EXERCISE DIRECTIONS
Beneath this line are the data; copy exactly the part of them that opens with the line containing "building: none -> [92,241,135,280]" and closes with the line containing "building: none -> [323,247,356,291]", and only that part.

DATA LISTING

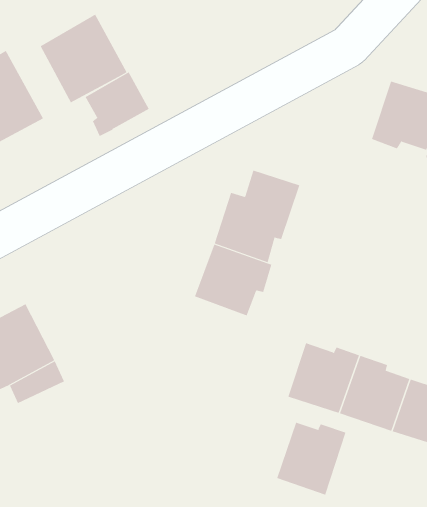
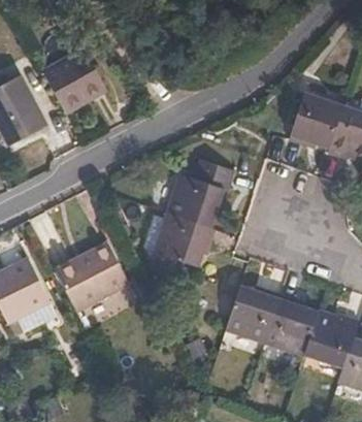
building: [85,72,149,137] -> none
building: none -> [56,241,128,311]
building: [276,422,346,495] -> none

--

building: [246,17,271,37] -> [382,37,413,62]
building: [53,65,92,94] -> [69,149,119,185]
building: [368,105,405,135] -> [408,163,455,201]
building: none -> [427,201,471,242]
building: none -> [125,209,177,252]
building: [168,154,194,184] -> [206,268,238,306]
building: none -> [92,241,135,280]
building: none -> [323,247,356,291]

FINAL ANSWER
building: none -> [92,241,135,280]
building: none -> [323,247,356,291]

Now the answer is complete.